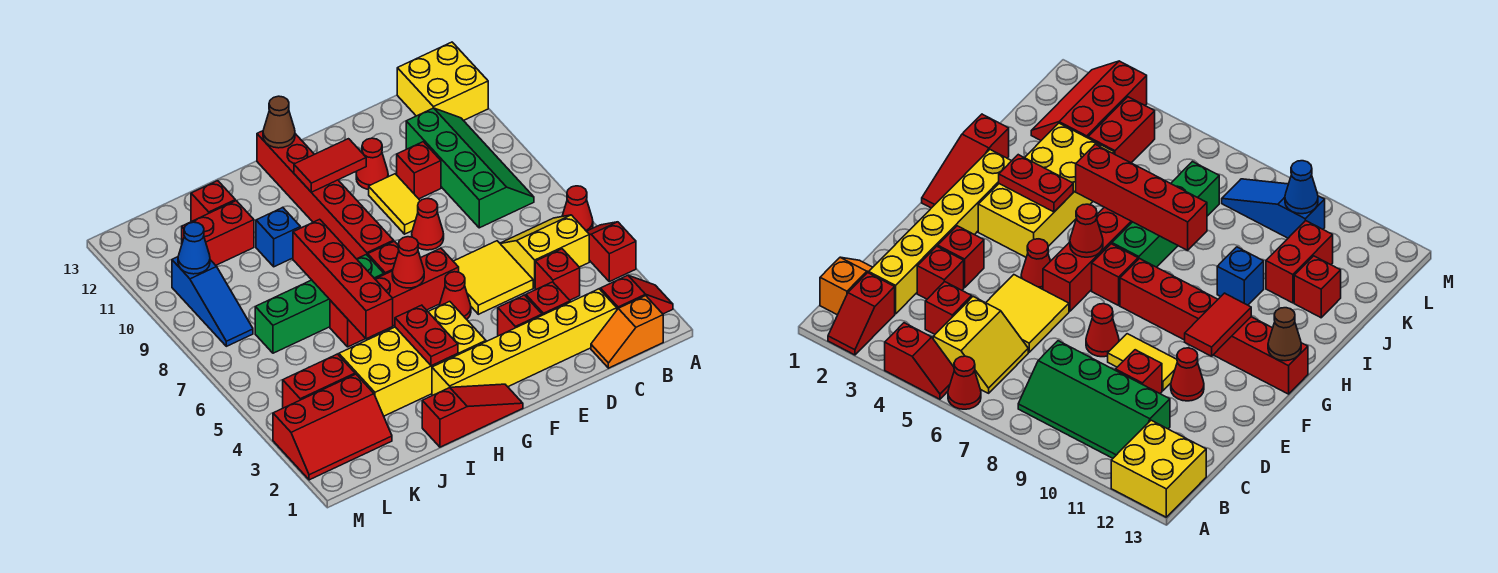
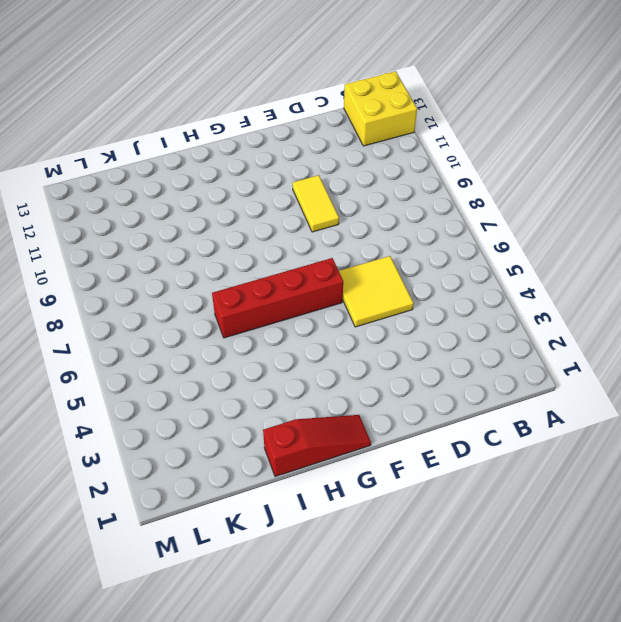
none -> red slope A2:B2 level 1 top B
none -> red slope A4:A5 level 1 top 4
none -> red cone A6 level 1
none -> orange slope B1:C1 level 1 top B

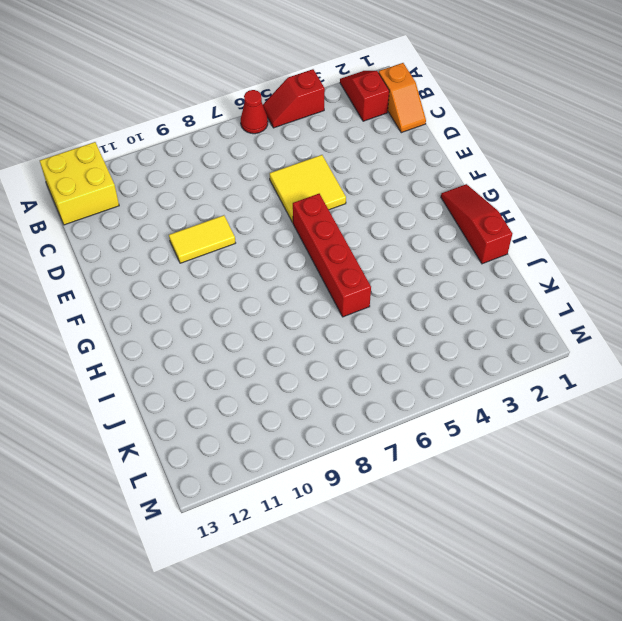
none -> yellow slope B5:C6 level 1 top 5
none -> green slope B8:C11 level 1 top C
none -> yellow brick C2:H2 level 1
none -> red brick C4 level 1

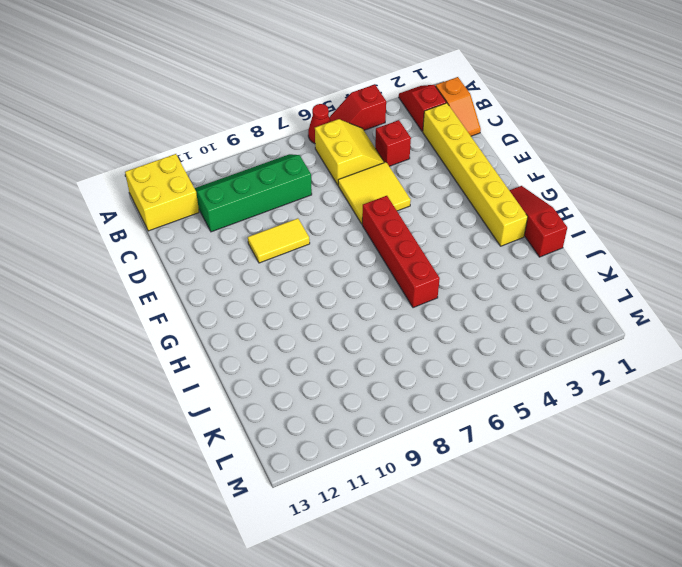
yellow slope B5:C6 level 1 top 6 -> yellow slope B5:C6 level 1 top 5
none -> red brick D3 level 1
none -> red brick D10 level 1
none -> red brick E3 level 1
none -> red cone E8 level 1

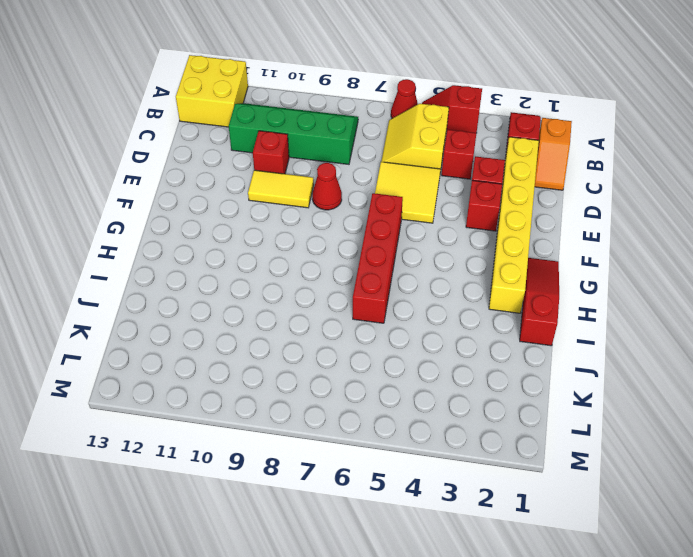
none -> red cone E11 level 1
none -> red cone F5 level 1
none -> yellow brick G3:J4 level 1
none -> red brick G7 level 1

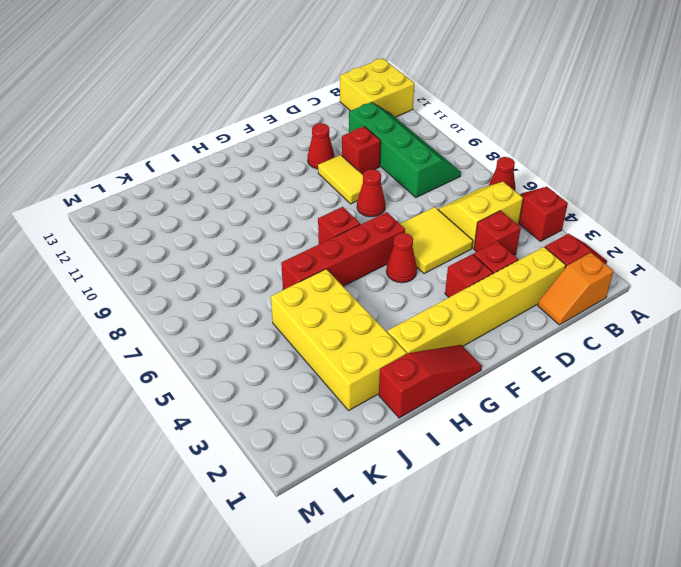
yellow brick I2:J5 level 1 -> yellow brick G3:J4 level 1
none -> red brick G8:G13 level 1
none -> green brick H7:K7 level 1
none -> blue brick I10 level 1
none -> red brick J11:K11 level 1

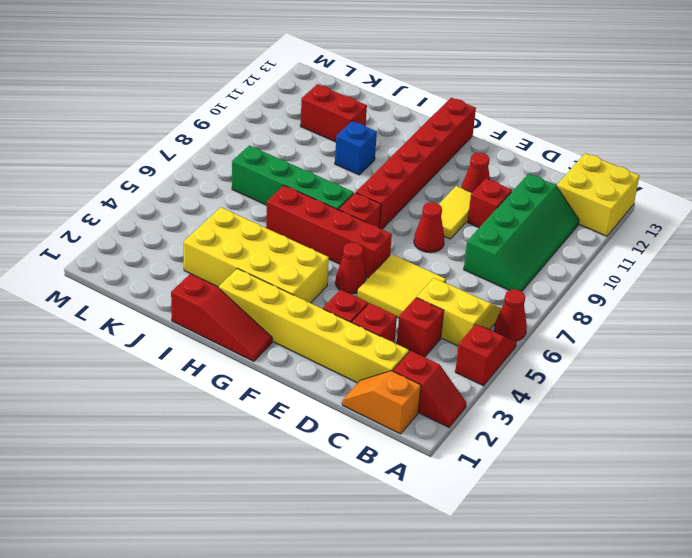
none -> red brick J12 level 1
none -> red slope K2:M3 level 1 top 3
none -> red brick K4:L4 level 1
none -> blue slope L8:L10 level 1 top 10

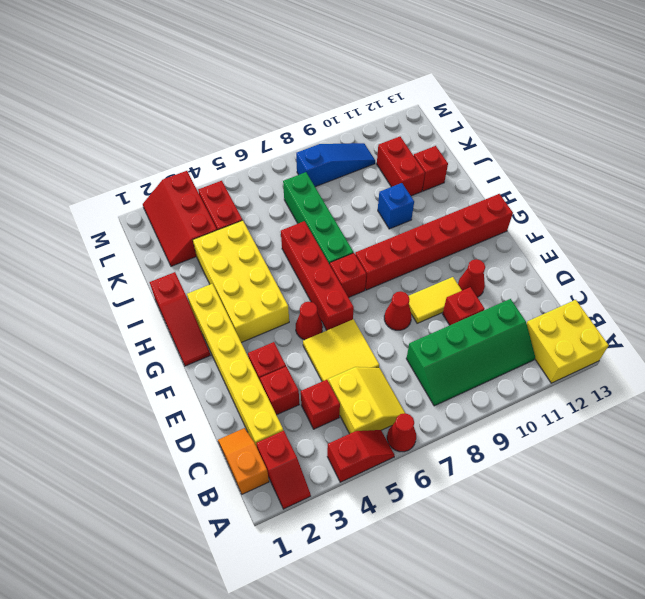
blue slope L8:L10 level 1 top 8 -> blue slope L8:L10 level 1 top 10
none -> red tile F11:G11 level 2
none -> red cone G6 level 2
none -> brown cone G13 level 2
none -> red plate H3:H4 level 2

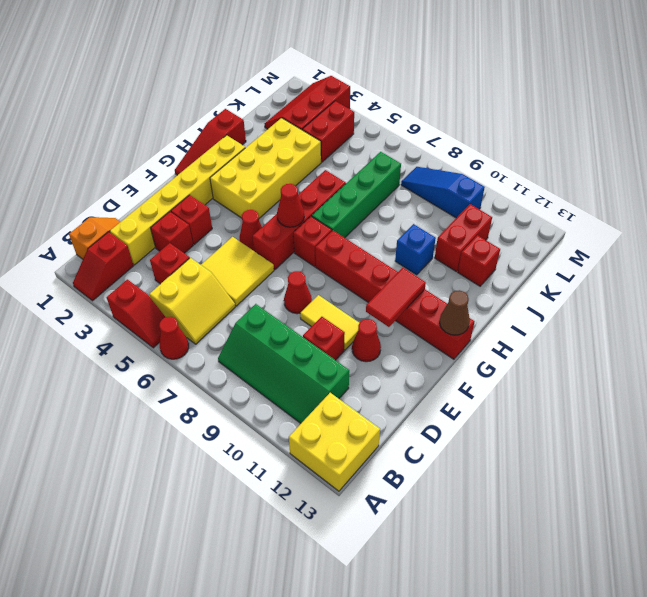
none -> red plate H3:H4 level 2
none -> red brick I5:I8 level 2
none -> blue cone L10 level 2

---

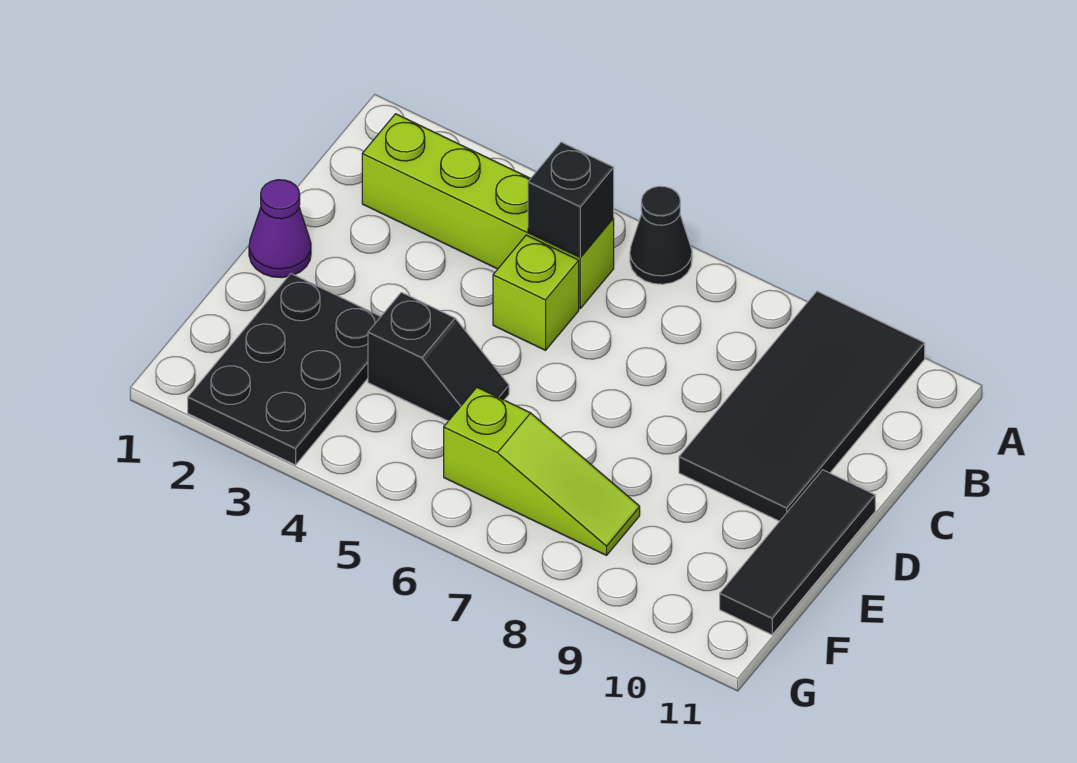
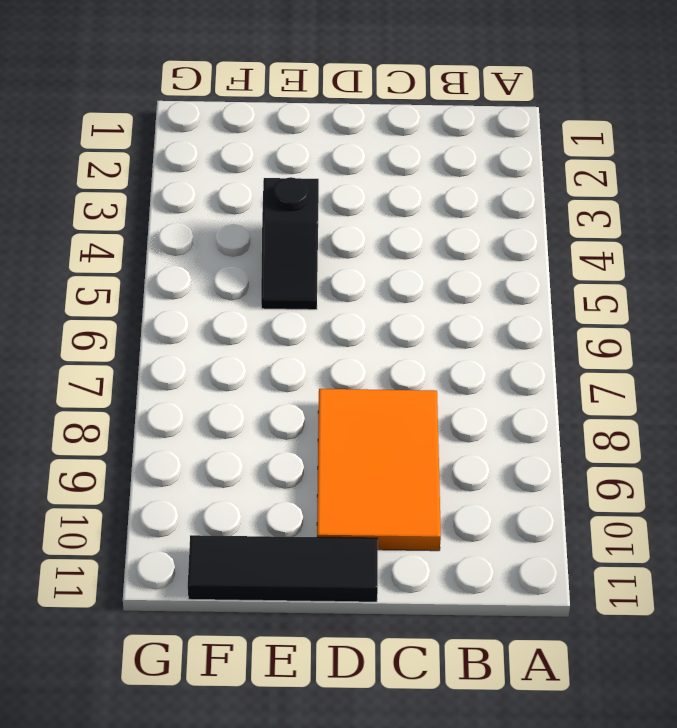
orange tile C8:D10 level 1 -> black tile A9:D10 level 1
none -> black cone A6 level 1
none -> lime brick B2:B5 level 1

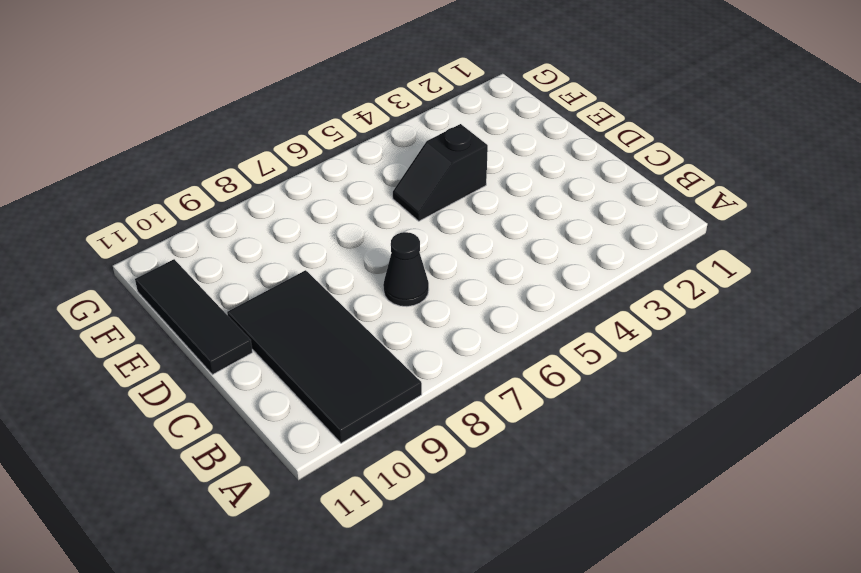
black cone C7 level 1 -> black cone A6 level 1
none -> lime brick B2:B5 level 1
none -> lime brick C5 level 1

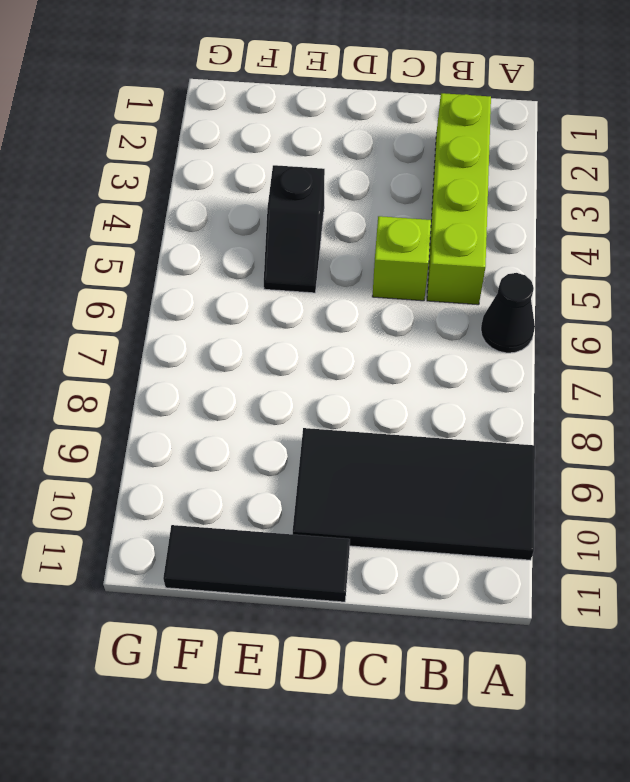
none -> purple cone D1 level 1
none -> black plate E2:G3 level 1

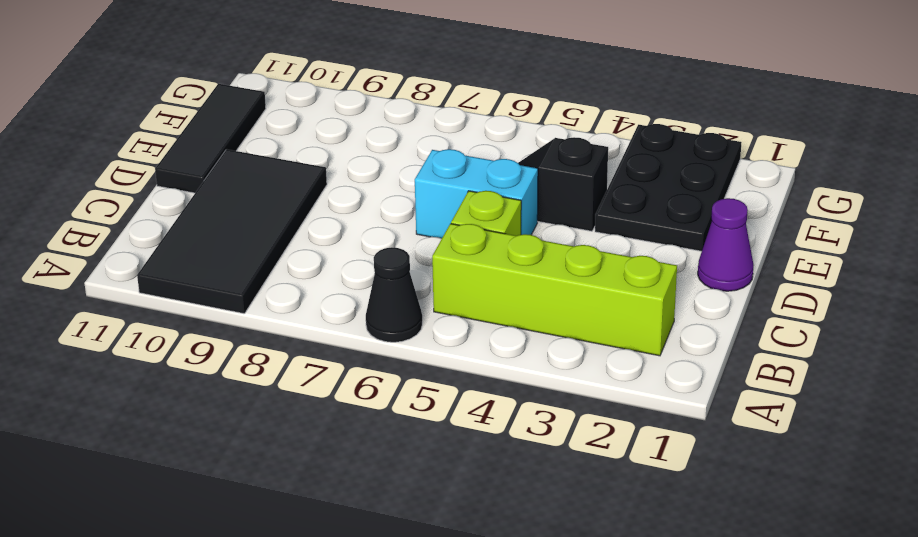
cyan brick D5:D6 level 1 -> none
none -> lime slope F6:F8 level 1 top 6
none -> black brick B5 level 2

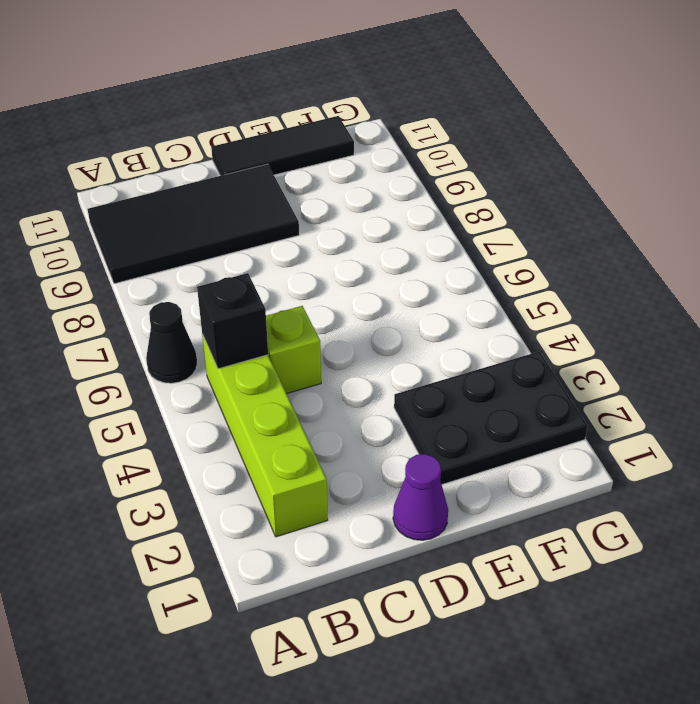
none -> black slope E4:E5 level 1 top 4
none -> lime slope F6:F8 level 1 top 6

Requirement: What is needed is every line of the records above that contains the word "orange".

Exercise solution:
none -> orange slope B1:C1 level 1 top B
orange tile C8:D10 level 1 -> black tile A9:D10 level 1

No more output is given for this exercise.